▶ **Required action**
Retype every record that appears below, unchanged.
Start of Data shown
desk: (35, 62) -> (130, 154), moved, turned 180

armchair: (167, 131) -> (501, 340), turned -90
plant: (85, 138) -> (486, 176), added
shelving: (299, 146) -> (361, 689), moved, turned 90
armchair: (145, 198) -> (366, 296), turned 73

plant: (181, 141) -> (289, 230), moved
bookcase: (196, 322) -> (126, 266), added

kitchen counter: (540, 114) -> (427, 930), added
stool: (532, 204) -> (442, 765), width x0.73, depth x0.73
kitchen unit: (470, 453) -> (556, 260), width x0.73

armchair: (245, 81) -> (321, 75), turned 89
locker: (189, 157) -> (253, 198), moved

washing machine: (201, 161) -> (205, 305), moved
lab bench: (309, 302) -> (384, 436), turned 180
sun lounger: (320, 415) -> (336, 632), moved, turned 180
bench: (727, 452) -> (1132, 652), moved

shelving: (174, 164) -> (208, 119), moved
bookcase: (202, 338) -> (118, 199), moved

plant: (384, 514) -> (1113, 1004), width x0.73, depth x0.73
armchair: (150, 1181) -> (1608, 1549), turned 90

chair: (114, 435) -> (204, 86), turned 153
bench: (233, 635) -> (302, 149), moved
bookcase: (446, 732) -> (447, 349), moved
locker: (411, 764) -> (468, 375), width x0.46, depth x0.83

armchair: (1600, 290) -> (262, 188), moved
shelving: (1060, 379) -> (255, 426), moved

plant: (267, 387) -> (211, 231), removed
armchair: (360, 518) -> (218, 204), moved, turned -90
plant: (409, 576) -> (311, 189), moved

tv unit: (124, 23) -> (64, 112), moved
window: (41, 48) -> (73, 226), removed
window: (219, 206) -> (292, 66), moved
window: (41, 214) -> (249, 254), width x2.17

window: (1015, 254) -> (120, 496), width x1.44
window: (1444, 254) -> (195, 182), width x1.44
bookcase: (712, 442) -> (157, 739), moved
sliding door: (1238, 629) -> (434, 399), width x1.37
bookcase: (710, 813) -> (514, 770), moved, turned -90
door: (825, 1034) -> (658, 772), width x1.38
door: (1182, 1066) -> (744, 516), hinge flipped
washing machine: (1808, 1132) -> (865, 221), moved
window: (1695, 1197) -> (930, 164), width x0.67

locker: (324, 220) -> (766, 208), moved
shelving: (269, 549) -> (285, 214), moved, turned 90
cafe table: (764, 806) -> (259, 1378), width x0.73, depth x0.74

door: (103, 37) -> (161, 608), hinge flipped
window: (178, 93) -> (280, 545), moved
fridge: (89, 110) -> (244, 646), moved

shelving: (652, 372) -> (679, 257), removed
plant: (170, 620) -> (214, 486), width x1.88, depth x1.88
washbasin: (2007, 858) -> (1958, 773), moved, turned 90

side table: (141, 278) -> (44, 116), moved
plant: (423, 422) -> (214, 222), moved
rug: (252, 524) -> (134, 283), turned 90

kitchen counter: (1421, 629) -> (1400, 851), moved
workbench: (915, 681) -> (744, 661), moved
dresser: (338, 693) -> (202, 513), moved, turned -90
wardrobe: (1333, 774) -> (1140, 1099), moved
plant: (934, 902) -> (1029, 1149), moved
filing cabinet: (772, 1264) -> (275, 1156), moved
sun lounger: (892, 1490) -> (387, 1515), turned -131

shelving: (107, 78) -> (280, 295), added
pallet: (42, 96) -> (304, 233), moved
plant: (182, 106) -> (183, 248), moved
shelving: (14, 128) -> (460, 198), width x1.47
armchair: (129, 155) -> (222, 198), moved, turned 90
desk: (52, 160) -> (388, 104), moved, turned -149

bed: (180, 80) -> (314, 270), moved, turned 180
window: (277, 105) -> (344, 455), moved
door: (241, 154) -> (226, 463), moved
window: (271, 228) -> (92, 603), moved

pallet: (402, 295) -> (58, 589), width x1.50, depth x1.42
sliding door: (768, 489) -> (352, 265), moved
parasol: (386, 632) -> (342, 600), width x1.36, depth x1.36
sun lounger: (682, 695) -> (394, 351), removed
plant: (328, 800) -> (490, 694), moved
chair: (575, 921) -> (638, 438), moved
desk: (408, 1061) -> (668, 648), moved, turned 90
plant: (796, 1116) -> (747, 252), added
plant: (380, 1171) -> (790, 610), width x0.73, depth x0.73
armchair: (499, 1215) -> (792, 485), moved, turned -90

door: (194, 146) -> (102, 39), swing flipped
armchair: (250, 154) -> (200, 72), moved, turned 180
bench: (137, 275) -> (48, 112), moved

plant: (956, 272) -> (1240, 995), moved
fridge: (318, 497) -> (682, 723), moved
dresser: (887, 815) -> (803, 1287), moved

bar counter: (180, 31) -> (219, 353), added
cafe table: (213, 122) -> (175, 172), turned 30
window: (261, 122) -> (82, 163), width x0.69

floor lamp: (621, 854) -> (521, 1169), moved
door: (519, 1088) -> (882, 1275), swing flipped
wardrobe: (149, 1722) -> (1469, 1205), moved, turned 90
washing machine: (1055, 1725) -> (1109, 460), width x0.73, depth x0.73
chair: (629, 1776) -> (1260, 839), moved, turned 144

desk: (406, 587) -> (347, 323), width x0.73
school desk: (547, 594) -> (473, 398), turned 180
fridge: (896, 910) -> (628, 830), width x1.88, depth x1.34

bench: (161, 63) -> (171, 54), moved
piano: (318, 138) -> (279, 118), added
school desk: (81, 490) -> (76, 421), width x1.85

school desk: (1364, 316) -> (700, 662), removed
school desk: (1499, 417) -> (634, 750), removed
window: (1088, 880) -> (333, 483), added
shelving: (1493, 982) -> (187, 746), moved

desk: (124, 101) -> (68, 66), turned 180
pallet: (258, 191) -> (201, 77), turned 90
End of Data shown
▶ **Answer space**
desk: (35, 62) -> (130, 154), moved, turned 180

armchair: (167, 131) -> (501, 340), turned -90
plant: (85, 138) -> (486, 176), added
shelving: (299, 146) -> (361, 689), moved, turned 90
armchair: (145, 198) -> (366, 296), turned 73

plant: (181, 141) -> (289, 230), moved
bookcase: (196, 322) -> (126, 266), added

kitchen counter: (540, 114) -> (427, 930), added
stool: (532, 204) -> (442, 765), width x0.73, depth x0.73
kitchen unit: (470, 453) -> (556, 260), width x0.73

armchair: (245, 81) -> (321, 75), turned 89
locker: (189, 157) -> (253, 198), moved

washing machine: (201, 161) -> (205, 305), moved
lab bench: (309, 302) -> (384, 436), turned 180
sun lounger: (320, 415) -> (336, 632), moved, turned 180
bench: (727, 452) -> (1132, 652), moved

shelving: (174, 164) -> (208, 119), moved
bookcase: (202, 338) -> (118, 199), moved

plant: (384, 514) -> (1113, 1004), width x0.73, depth x0.73
armchair: (150, 1181) -> (1608, 1549), turned 90

chair: (114, 435) -> (204, 86), turned 153
bench: (233, 635) -> (302, 149), moved
bookcase: (446, 732) -> (447, 349), moved
locker: (411, 764) -> (468, 375), width x0.46, depth x0.83

armchair: (1600, 290) -> (262, 188), moved
shelving: (1060, 379) -> (255, 426), moved

plant: (267, 387) -> (211, 231), removed
armchair: (360, 518) -> (218, 204), moved, turned -90
plant: (409, 576) -> (311, 189), moved

tv unit: (124, 23) -> (64, 112), moved
window: (41, 48) -> (73, 226), removed
window: (219, 206) -> (292, 66), moved
window: (41, 214) -> (249, 254), width x2.17

window: (1015, 254) -> (120, 496), width x1.44
window: (1444, 254) -> (195, 182), width x1.44
bookcase: (712, 442) -> (157, 739), moved
sliding door: (1238, 629) -> (434, 399), width x1.37
bookcase: (710, 813) -> (514, 770), moved, turned -90
door: (825, 1034) -> (658, 772), width x1.38
door: (1182, 1066) -> (744, 516), hinge flipped
washing machine: (1808, 1132) -> (865, 221), moved
window: (1695, 1197) -> (930, 164), width x0.67

locker: (324, 220) -> (766, 208), moved
shelving: (269, 549) -> (285, 214), moved, turned 90
cafe table: (764, 806) -> (259, 1378), width x0.73, depth x0.74

door: (103, 37) -> (161, 608), hinge flipped
window: (178, 93) -> (280, 545), moved
fridge: (89, 110) -> (244, 646), moved

shelving: (652, 372) -> (679, 257), removed
plant: (170, 620) -> (214, 486), width x1.88, depth x1.88
washbasin: (2007, 858) -> (1958, 773), moved, turned 90

side table: (141, 278) -> (44, 116), moved
plant: (423, 422) -> (214, 222), moved
rug: (252, 524) -> (134, 283), turned 90

kitchen counter: (1421, 629) -> (1400, 851), moved
workbench: (915, 681) -> (744, 661), moved
dresser: (338, 693) -> (202, 513), moved, turned -90
wardrobe: (1333, 774) -> (1140, 1099), moved
plant: (934, 902) -> (1029, 1149), moved
filing cabinet: (772, 1264) -> (275, 1156), moved
sun lounger: (892, 1490) -> (387, 1515), turned -131

shelving: (107, 78) -> (280, 295), added
pallet: (42, 96) -> (304, 233), moved
plant: (182, 106) -> (183, 248), moved
shelving: (14, 128) -> (460, 198), width x1.47
armchair: (129, 155) -> (222, 198), moved, turned 90
desk: (52, 160) -> (388, 104), moved, turned -149

bed: (180, 80) -> (314, 270), moved, turned 180
window: (277, 105) -> (344, 455), moved
door: (241, 154) -> (226, 463), moved
window: (271, 228) -> (92, 603), moved

pallet: (402, 295) -> (58, 589), width x1.50, depth x1.42
sliding door: (768, 489) -> (352, 265), moved
parasol: (386, 632) -> (342, 600), width x1.36, depth x1.36
sun lounger: (682, 695) -> (394, 351), removed
plant: (328, 800) -> (490, 694), moved
chair: (575, 921) -> (638, 438), moved
desk: (408, 1061) -> (668, 648), moved, turned 90
plant: (796, 1116) -> (747, 252), added
plant: (380, 1171) -> (790, 610), width x0.73, depth x0.73
armchair: (499, 1215) -> (792, 485), moved, turned -90

door: (194, 146) -> (102, 39), swing flipped
armchair: (250, 154) -> (200, 72), moved, turned 180
bench: (137, 275) -> (48, 112), moved

plant: (956, 272) -> (1240, 995), moved
fridge: (318, 497) -> (682, 723), moved
dresser: (887, 815) -> (803, 1287), moved

bar counter: (180, 31) -> (219, 353), added
cafe table: (213, 122) -> (175, 172), turned 30
window: (261, 122) -> (82, 163), width x0.69

floor lamp: (621, 854) -> (521, 1169), moved
door: (519, 1088) -> (882, 1275), swing flipped
wardrobe: (149, 1722) -> (1469, 1205), moved, turned 90
washing machine: (1055, 1725) -> (1109, 460), width x0.73, depth x0.73
chair: (629, 1776) -> (1260, 839), moved, turned 144

desk: (406, 587) -> (347, 323), width x0.73
school desk: (547, 594) -> (473, 398), turned 180
fridge: (896, 910) -> (628, 830), width x1.88, depth x1.34

bench: (161, 63) -> (171, 54), moved
piano: (318, 138) -> (279, 118), added
school desk: (81, 490) -> (76, 421), width x1.85

school desk: (1364, 316) -> (700, 662), removed
school desk: (1499, 417) -> (634, 750), removed
window: (1088, 880) -> (333, 483), added
shelving: (1493, 982) -> (187, 746), moved

desk: (124, 101) -> (68, 66), turned 180
pallet: (258, 191) -> (201, 77), turned 90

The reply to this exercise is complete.